[START Entries shown]

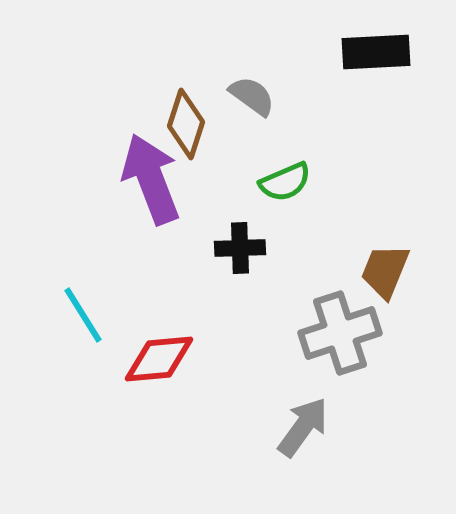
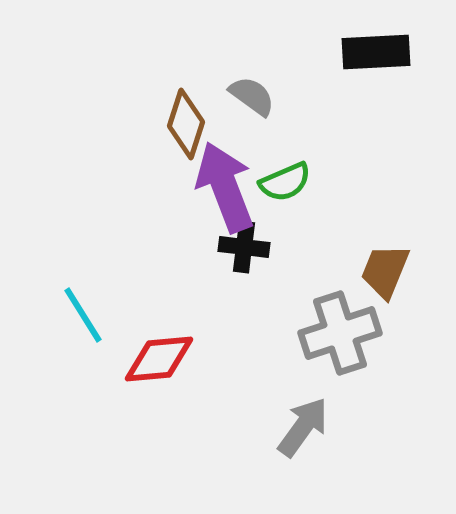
purple arrow: moved 74 px right, 8 px down
black cross: moved 4 px right, 1 px up; rotated 9 degrees clockwise
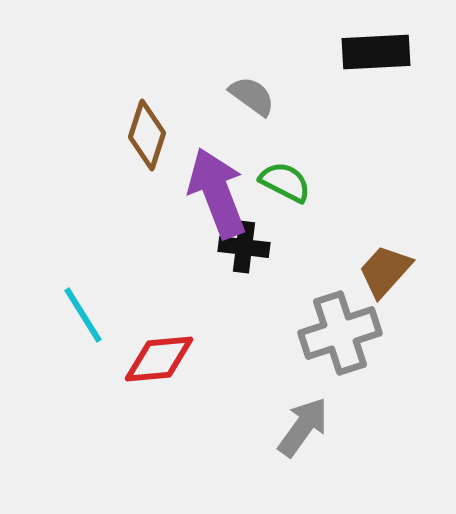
brown diamond: moved 39 px left, 11 px down
green semicircle: rotated 130 degrees counterclockwise
purple arrow: moved 8 px left, 6 px down
brown trapezoid: rotated 20 degrees clockwise
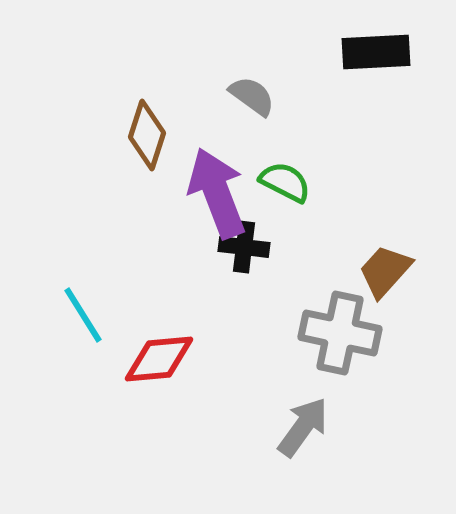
gray cross: rotated 30 degrees clockwise
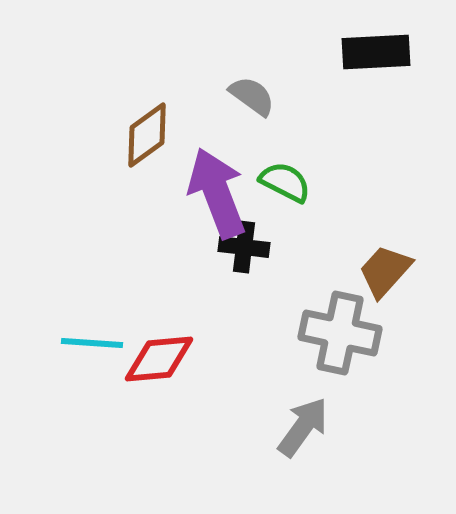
brown diamond: rotated 36 degrees clockwise
cyan line: moved 9 px right, 28 px down; rotated 54 degrees counterclockwise
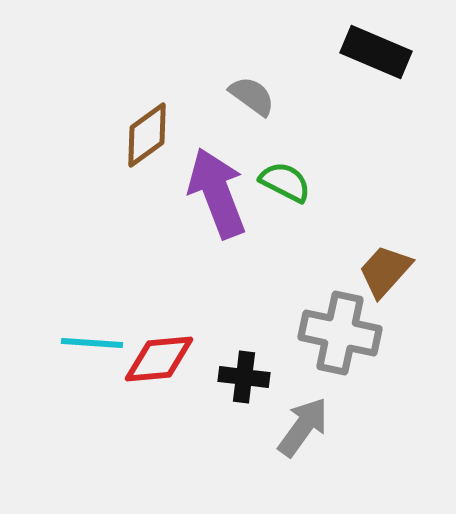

[END Entries shown]

Rewrite the listing above as a Markdown table with the columns "No." and "Motion", one numbered row per line. Leave out the picture lines and any blank lines.

| No. | Motion |
|---|---|
| 1 | purple arrow: moved 74 px right, 8 px down |
| 2 | black cross: moved 4 px right, 1 px up; rotated 9 degrees clockwise |
| 3 | brown diamond: moved 39 px left, 11 px down |
| 4 | green semicircle: rotated 130 degrees counterclockwise |
| 5 | purple arrow: moved 8 px left, 6 px down |
| 6 | brown trapezoid: rotated 20 degrees clockwise |
| 7 | gray cross: rotated 30 degrees clockwise |
| 8 | brown diamond: rotated 36 degrees clockwise |
| 9 | cyan line: moved 9 px right, 28 px down; rotated 54 degrees counterclockwise |